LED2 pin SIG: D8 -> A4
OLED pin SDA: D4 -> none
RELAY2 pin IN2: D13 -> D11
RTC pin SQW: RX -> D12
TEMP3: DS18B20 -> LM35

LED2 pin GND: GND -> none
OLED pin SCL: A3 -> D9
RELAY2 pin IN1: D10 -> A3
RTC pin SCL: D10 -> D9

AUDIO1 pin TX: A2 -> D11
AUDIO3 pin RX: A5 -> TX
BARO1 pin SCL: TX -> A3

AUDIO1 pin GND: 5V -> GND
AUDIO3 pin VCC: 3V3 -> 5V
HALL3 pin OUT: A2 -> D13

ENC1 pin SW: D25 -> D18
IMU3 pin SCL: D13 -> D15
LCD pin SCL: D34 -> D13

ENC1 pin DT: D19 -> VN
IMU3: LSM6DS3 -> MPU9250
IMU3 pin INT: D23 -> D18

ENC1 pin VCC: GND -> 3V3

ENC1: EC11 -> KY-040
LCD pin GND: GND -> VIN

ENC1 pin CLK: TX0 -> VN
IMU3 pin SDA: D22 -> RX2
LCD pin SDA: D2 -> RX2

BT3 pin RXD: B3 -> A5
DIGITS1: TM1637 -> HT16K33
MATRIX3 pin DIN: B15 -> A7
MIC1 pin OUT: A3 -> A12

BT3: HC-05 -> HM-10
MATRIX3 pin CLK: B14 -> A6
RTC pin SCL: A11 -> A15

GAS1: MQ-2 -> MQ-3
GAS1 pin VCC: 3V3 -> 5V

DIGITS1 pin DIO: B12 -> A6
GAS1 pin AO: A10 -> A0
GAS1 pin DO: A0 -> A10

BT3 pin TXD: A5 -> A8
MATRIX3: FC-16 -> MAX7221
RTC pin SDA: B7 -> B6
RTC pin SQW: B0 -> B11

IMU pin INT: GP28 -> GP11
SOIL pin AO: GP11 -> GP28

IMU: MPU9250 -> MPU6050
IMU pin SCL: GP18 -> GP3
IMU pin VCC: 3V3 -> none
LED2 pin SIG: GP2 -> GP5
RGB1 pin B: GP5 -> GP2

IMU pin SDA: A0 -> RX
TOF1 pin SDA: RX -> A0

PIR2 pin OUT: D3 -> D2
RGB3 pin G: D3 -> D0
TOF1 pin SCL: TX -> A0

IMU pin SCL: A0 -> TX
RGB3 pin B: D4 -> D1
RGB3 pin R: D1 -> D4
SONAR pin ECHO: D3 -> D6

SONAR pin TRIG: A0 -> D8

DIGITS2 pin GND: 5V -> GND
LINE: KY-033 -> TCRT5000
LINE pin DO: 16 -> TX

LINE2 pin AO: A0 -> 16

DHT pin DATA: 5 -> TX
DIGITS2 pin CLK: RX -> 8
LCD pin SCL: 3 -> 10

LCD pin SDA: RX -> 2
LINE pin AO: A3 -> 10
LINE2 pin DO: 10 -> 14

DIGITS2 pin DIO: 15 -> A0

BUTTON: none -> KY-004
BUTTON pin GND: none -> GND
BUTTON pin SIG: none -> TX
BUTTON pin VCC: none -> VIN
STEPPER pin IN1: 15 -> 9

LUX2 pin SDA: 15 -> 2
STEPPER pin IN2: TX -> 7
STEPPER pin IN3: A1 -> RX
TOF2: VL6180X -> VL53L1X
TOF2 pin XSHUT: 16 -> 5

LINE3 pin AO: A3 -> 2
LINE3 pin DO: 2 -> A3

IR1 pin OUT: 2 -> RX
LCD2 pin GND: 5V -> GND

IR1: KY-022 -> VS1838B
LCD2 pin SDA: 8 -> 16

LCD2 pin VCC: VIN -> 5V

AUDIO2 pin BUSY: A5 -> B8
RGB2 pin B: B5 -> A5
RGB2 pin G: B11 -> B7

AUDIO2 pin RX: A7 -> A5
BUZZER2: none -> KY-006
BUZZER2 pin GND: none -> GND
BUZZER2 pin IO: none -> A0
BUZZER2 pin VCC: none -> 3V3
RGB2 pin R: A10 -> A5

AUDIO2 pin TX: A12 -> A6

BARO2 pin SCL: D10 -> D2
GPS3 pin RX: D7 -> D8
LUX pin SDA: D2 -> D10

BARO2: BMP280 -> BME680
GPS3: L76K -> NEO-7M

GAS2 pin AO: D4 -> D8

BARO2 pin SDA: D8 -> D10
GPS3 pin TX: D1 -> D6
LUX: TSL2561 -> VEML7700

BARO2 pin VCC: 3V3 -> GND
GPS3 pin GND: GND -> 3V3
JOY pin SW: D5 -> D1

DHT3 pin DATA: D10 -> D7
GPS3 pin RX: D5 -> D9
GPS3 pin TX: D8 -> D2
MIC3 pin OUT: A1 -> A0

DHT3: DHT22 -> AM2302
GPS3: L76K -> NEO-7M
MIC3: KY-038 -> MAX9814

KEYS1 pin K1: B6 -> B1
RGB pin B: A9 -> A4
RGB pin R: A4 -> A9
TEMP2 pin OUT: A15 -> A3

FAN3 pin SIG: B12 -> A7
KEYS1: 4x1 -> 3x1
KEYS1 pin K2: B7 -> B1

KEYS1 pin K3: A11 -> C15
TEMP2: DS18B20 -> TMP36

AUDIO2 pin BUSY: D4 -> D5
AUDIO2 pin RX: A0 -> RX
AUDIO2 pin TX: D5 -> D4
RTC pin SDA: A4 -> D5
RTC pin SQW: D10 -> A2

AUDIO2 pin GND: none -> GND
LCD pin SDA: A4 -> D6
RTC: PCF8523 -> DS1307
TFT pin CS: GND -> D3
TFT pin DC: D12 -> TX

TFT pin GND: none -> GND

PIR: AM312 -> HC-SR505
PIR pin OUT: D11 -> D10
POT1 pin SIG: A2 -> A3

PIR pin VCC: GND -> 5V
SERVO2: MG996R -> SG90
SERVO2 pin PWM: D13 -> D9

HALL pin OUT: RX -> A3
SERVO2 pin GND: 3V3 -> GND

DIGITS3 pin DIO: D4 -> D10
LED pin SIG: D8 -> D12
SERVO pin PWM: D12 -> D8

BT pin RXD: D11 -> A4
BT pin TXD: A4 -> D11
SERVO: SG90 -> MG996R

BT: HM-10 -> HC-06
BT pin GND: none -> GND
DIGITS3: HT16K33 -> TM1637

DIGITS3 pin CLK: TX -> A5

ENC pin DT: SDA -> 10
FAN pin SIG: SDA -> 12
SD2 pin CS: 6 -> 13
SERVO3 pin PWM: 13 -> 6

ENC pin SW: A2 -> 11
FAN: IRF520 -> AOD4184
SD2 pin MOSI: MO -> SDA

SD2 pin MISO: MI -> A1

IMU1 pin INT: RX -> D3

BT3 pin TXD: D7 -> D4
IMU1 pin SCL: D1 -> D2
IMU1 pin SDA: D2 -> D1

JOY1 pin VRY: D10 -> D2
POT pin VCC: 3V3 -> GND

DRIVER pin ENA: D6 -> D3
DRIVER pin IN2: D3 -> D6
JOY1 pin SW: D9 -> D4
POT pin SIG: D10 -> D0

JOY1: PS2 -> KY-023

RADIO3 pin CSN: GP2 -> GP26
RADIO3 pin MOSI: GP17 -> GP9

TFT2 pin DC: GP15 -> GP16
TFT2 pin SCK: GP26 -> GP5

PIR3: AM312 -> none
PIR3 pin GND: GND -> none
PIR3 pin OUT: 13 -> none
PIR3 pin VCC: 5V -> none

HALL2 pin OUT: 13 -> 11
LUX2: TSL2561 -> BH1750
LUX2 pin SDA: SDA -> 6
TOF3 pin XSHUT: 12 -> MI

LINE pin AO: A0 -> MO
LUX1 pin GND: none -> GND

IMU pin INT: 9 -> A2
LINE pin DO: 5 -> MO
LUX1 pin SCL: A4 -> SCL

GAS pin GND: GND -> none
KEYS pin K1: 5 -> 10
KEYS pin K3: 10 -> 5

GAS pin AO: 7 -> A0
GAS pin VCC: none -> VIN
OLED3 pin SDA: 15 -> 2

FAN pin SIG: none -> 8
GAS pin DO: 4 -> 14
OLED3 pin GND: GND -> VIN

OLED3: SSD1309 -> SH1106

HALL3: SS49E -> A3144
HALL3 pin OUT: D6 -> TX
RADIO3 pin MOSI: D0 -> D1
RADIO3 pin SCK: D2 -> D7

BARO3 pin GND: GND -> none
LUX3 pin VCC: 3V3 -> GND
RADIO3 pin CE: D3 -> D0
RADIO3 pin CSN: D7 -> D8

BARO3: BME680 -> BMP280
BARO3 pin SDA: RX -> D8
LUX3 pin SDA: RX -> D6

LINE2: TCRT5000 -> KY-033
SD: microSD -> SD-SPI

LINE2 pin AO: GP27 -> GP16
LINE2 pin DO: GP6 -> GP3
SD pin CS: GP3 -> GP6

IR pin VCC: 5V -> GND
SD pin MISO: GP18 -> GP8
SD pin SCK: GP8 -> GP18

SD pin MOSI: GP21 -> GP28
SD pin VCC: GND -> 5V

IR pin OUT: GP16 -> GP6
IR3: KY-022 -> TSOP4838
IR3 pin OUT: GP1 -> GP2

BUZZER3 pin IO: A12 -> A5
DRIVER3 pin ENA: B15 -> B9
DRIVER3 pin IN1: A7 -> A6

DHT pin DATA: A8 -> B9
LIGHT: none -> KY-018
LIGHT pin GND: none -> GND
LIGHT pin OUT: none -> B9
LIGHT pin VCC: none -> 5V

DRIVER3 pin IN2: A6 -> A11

[The task]
Using the data above, reproduce exactly the lines between those holding "LCD pin SDA: A4 -> D6" and "DIGITS3: HT16K33 -> TM1637", inclusive, and no others.

[Response area]
LCD pin SDA: A4 -> D6
RTC: PCF8523 -> DS1307
TFT pin CS: GND -> D3
TFT pin DC: D12 -> TX

TFT pin GND: none -> GND

PIR: AM312 -> HC-SR505
PIR pin OUT: D11 -> D10
POT1 pin SIG: A2 -> A3

PIR pin VCC: GND -> 5V
SERVO2: MG996R -> SG90
SERVO2 pin PWM: D13 -> D9

HALL pin OUT: RX -> A3
SERVO2 pin GND: 3V3 -> GND

DIGITS3 pin DIO: D4 -> D10
LED pin SIG: D8 -> D12
SERVO pin PWM: D12 -> D8

BT pin RXD: D11 -> A4
BT pin TXD: A4 -> D11
SERVO: SG90 -> MG996R

BT: HM-10 -> HC-06
BT pin GND: none -> GND
DIGITS3: HT16K33 -> TM1637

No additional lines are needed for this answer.